(Source data):
_ _ _ _ _ _ _
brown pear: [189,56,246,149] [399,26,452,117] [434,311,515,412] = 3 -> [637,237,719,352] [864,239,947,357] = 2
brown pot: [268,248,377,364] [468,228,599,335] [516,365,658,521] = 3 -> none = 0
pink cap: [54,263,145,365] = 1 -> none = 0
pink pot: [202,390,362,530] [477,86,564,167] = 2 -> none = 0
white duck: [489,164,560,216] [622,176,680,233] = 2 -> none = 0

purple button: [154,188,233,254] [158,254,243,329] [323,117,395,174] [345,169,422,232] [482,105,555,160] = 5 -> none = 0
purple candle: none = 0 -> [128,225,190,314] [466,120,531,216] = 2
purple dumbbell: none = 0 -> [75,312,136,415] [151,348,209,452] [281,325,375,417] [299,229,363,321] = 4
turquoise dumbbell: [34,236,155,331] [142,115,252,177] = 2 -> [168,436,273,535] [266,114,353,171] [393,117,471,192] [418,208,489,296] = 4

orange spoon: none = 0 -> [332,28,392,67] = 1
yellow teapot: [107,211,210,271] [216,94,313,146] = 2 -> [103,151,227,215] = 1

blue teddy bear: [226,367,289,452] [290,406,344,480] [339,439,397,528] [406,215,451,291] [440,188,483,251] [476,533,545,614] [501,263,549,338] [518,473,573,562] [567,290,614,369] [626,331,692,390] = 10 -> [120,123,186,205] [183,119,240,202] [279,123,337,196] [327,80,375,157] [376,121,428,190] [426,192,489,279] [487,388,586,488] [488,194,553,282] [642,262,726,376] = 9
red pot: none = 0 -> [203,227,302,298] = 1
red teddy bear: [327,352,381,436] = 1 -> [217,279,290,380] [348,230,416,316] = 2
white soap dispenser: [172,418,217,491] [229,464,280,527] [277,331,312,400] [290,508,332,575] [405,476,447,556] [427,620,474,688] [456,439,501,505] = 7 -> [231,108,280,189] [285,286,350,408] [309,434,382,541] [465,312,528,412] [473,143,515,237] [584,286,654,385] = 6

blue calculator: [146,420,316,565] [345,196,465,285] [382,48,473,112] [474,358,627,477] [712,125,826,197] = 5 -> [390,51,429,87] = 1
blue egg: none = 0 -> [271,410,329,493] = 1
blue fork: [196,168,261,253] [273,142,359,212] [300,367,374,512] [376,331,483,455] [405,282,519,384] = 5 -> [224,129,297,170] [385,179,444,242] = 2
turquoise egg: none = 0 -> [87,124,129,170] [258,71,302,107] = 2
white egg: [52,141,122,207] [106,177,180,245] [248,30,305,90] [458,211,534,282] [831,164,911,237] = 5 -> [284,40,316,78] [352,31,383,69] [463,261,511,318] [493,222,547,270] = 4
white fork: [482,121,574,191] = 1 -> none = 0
_ _ _ _ _ _ _
(PROBLEM TO WORK ON): Copy out, exactly and alone, the lines of the entries above between the ones holding "pink cap: [54,263,145,365] = 1 -> none = 0" and "purple button: [154,188,233,254]", inclusive.

(SOLUTION):
pink cap: [54,263,145,365] = 1 -> none = 0
pink pot: [202,390,362,530] [477,86,564,167] = 2 -> none = 0
white duck: [489,164,560,216] [622,176,680,233] = 2 -> none = 0

purple button: [154,188,233,254] [158,254,243,329] [323,117,395,174] [345,169,422,232] [482,105,555,160] = 5 -> none = 0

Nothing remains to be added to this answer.